--- SUPPLIED INFORMATION ---

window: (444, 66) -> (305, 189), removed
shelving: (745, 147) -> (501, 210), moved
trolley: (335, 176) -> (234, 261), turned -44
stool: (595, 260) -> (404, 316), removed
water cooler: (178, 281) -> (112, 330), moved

==

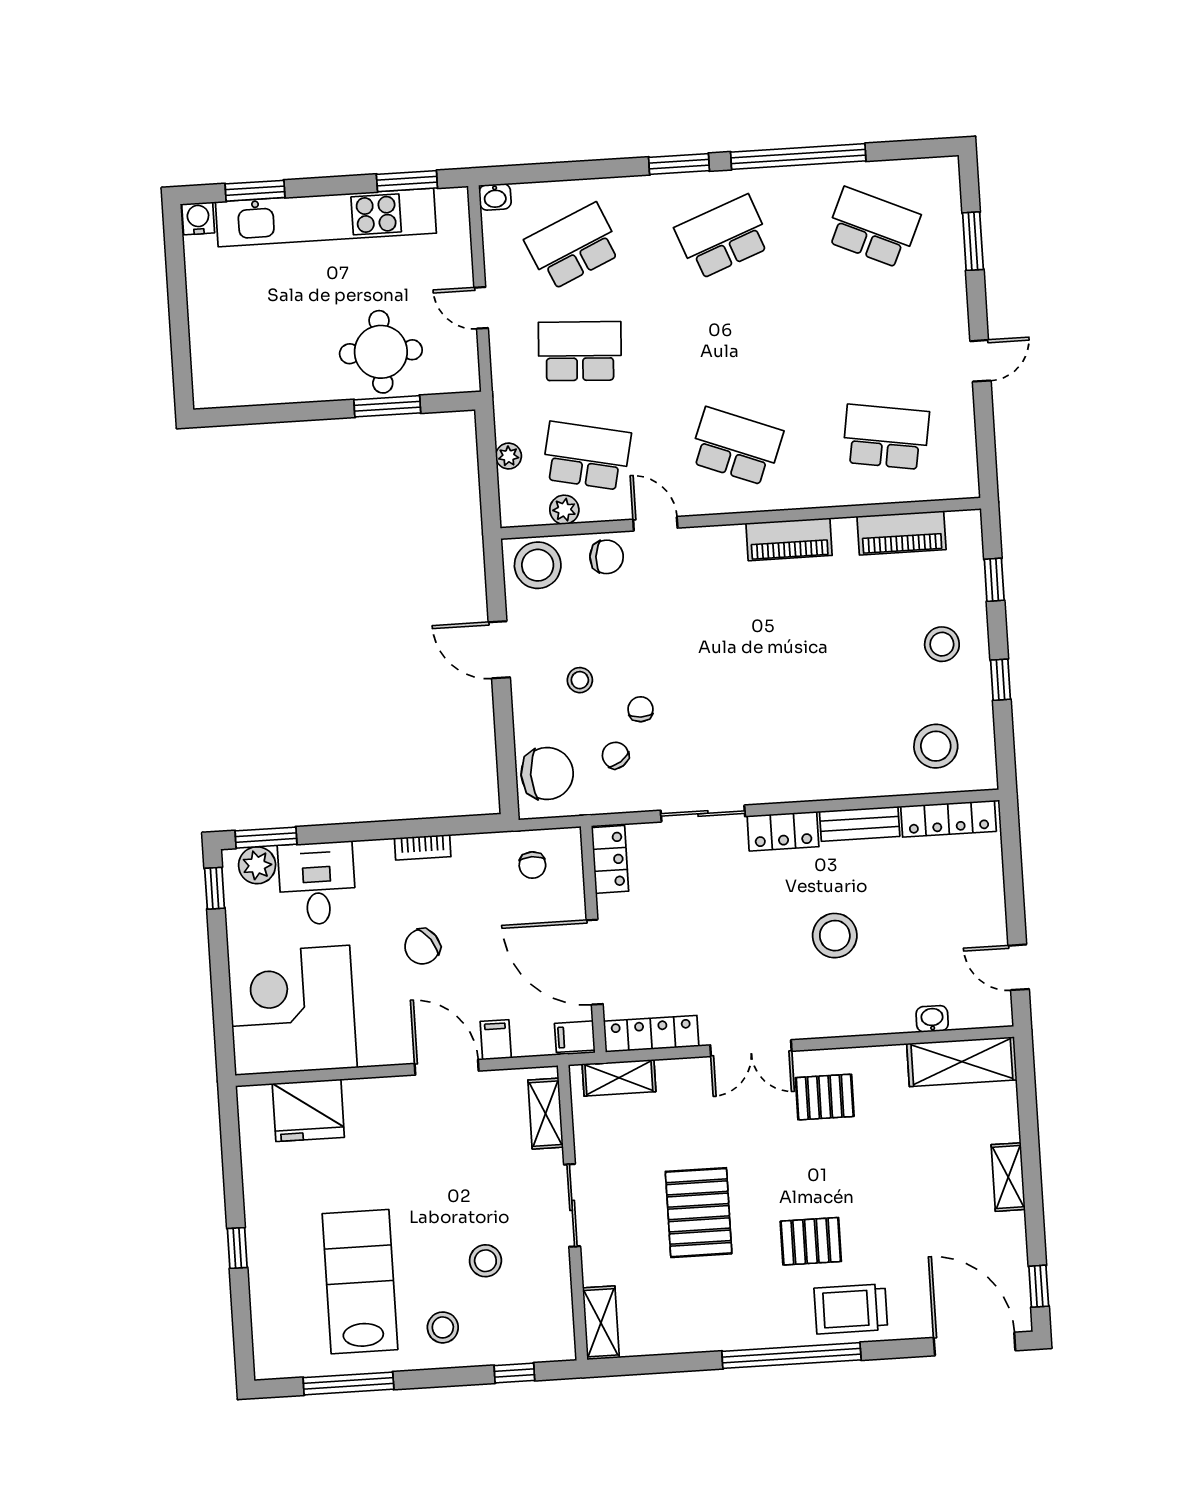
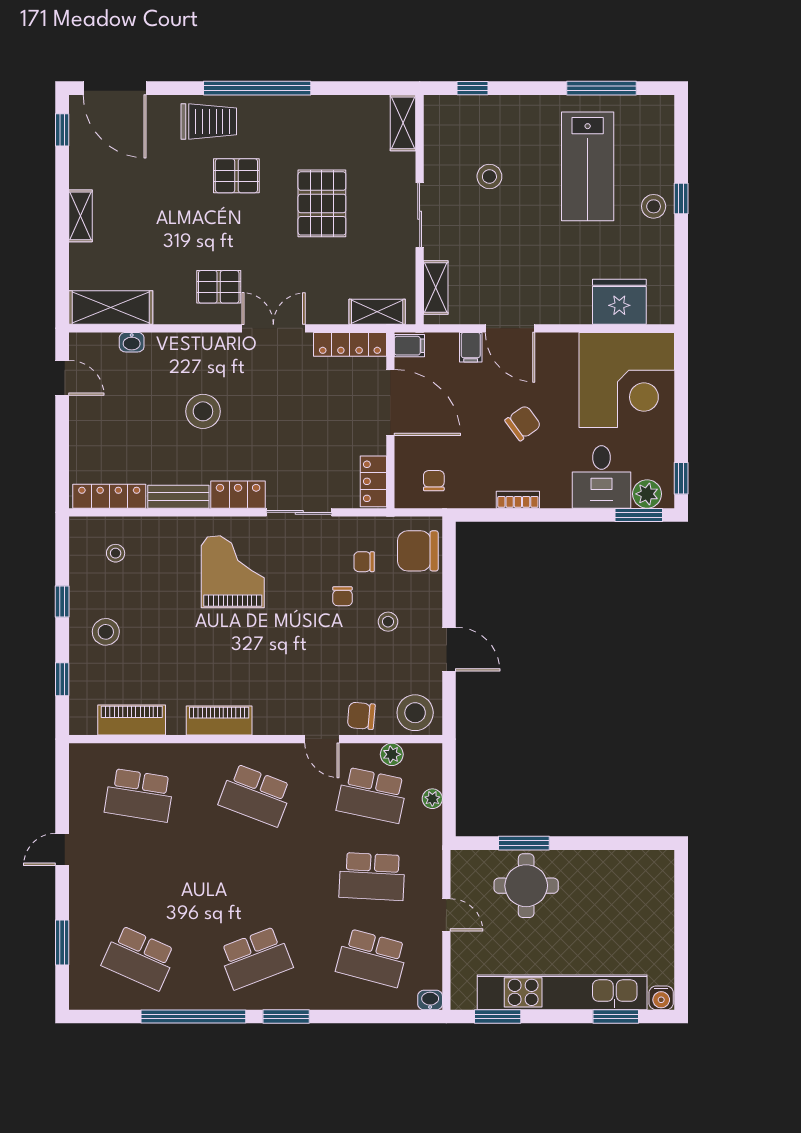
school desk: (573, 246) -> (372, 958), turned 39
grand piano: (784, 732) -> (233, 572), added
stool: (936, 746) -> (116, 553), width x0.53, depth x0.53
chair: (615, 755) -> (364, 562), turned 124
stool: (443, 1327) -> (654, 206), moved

---

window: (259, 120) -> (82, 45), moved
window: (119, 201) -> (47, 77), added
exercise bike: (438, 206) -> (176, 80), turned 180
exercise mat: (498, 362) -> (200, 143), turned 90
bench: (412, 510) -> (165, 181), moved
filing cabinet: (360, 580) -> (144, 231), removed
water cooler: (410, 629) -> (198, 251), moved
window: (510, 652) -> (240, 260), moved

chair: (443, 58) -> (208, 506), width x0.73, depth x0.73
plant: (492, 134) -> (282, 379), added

--- TASK BRIEF ---
In the records, find every line that has the string "added" and copy it.

--- RESULT FOR THIS TASK ---
grand piano: (784, 732) -> (233, 572), added
window: (119, 201) -> (47, 77), added
plant: (492, 134) -> (282, 379), added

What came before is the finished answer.